- [Items from a dataset]
'''

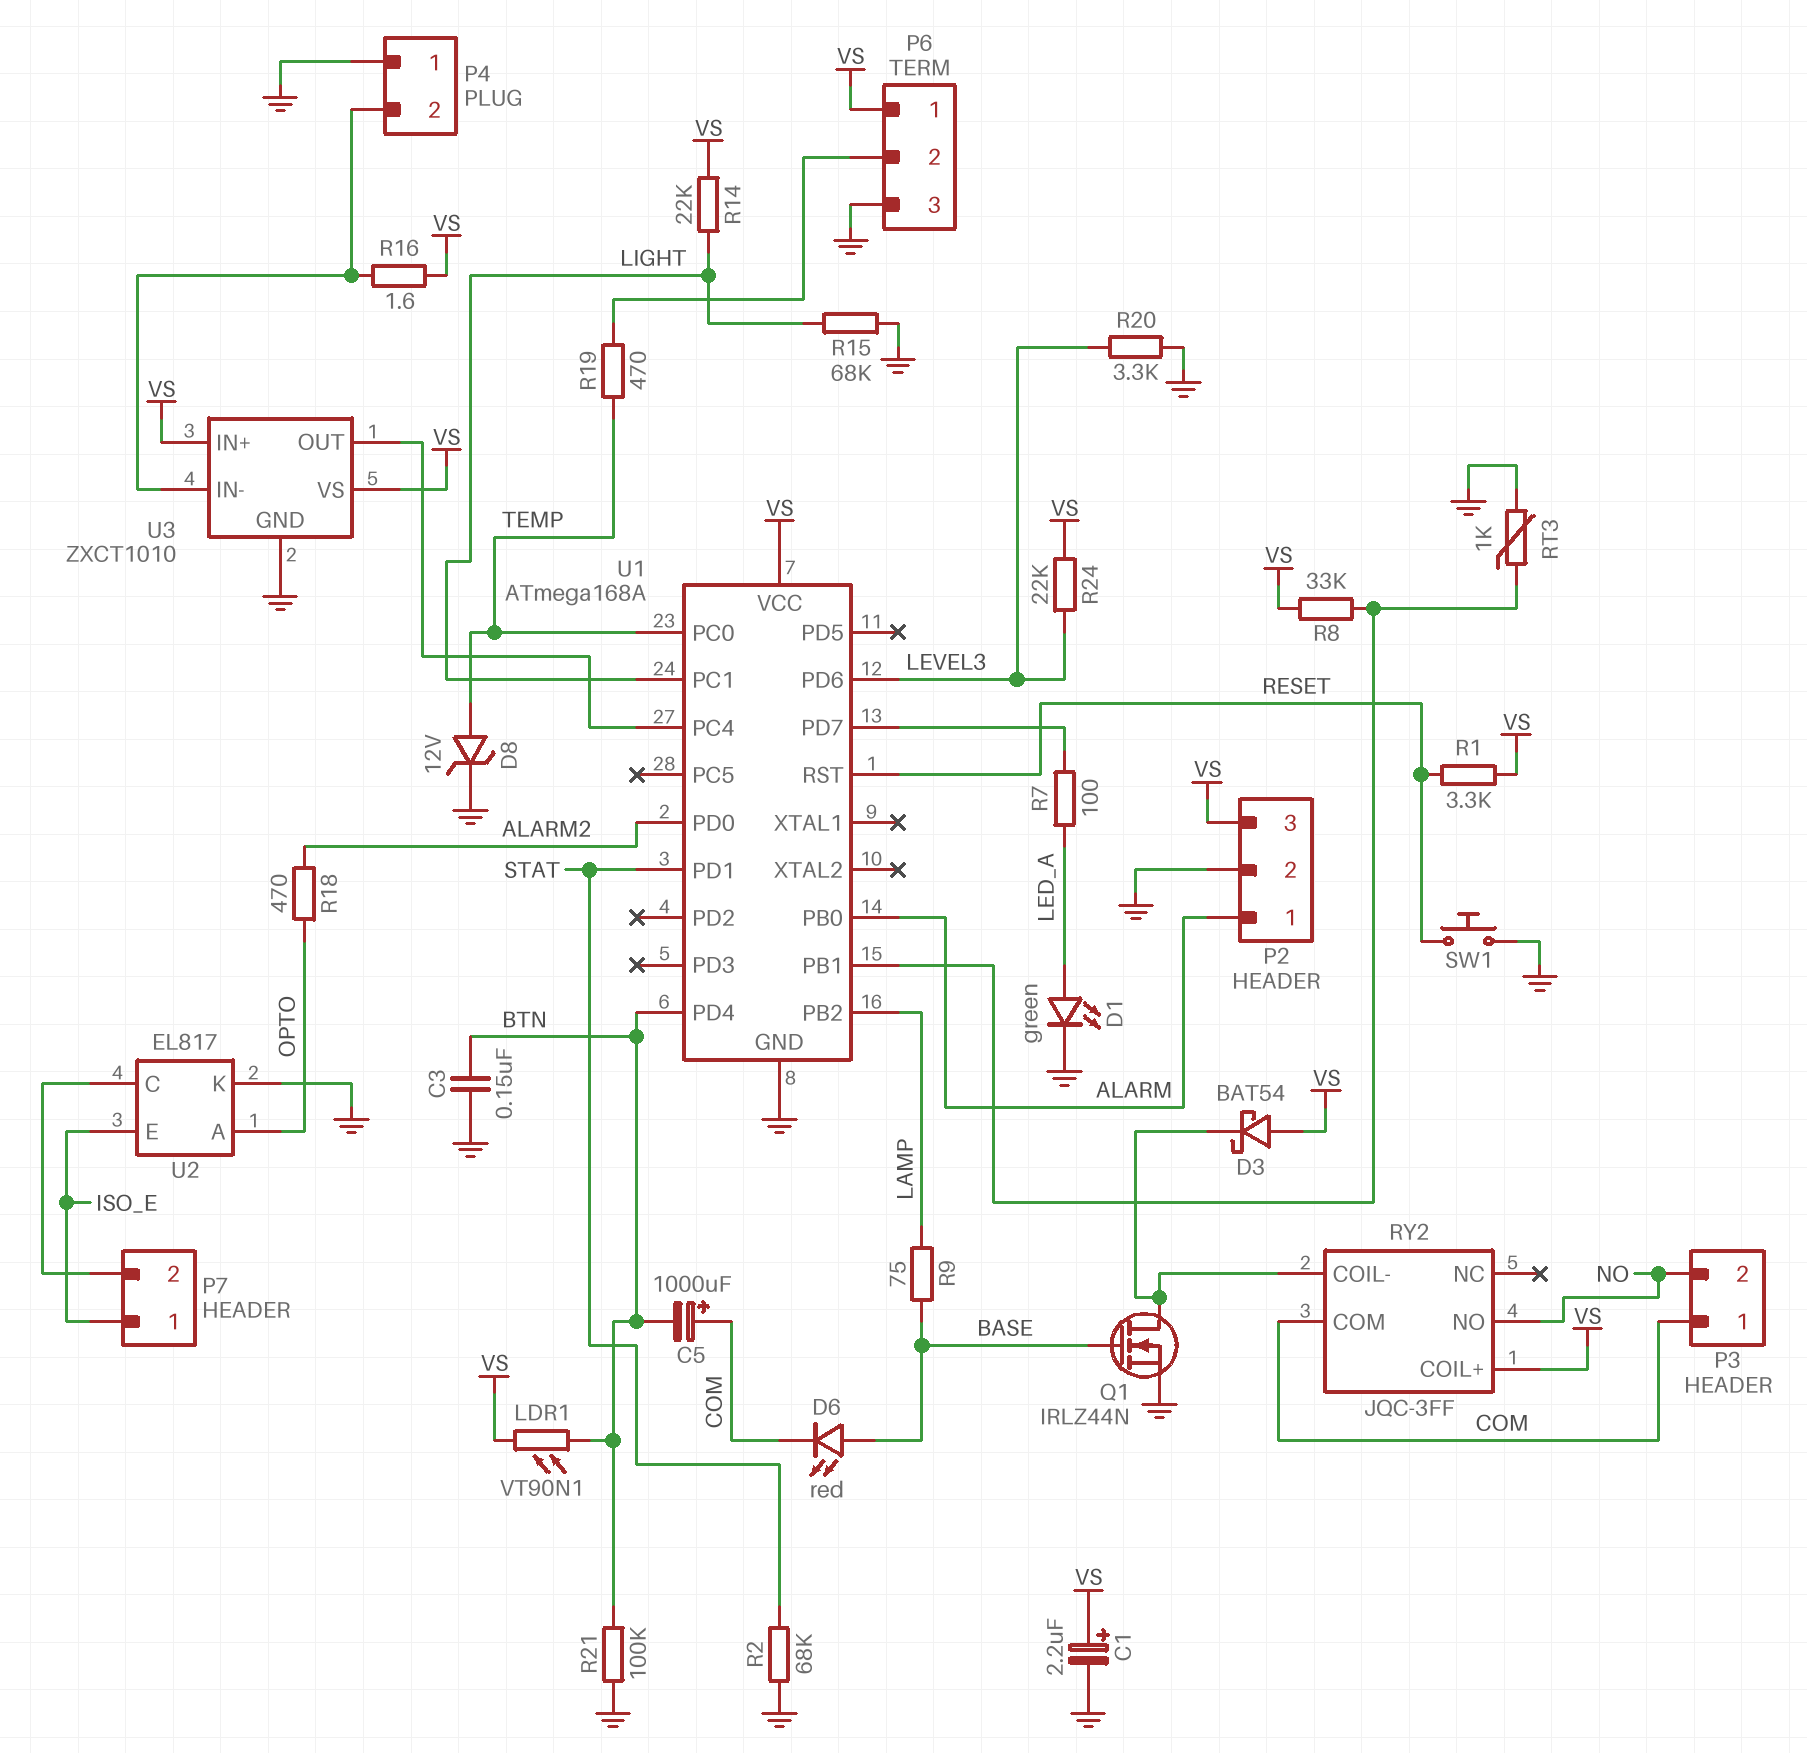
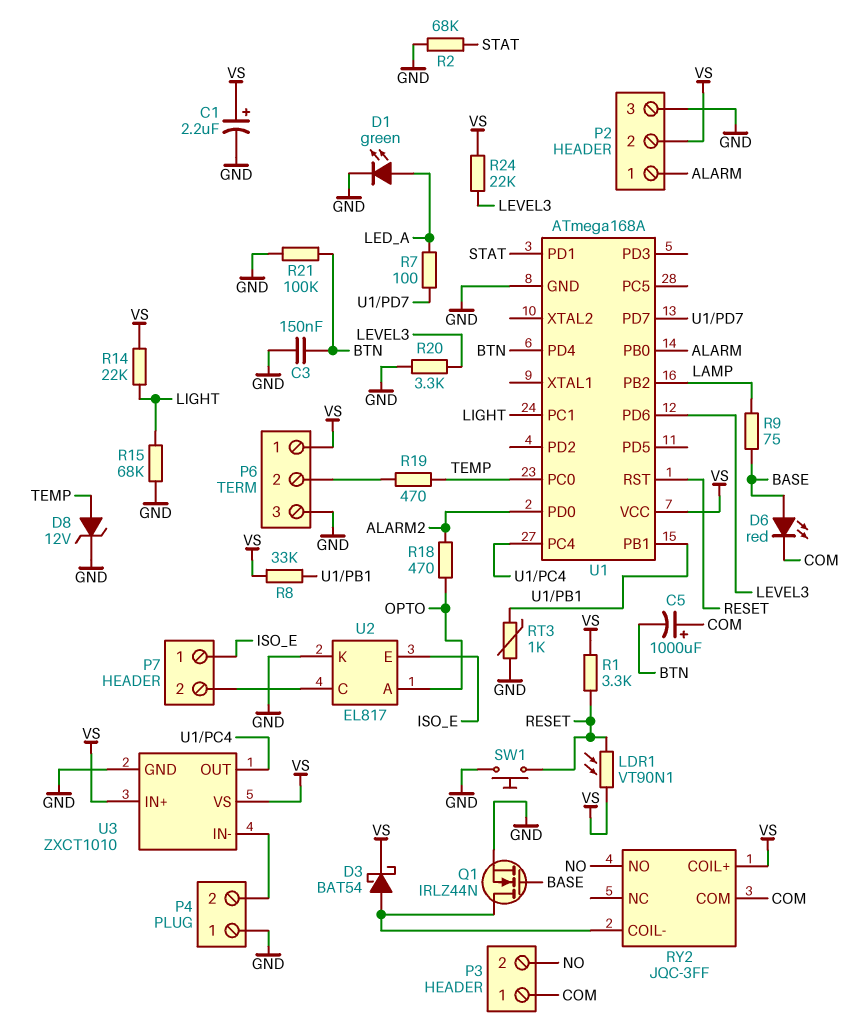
D3: schottky BAT54 (A VS, K RY2/COIL-) -> schottky BAT54 (A RY2/COIL-, K VS)
LDR1: VT90N1 (BTN, VS) -> VT90N1 (RESET, VS)
P2 pin 2: GND -> VS
P2 pin 3: VS -> GND
R16: 1.6 (P4/2, VS) -> none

'''

- [What you have to do] Output, exactly and with nothing else, the lines from the line containing "LDR1: VT90N1 (BTN, VS) -> VT90N1 (RESET, VS)" to the end of the entries.

- [Task output]
LDR1: VT90N1 (BTN, VS) -> VT90N1 (RESET, VS)
P2 pin 2: GND -> VS
P2 pin 3: VS -> GND
R16: 1.6 (P4/2, VS) -> none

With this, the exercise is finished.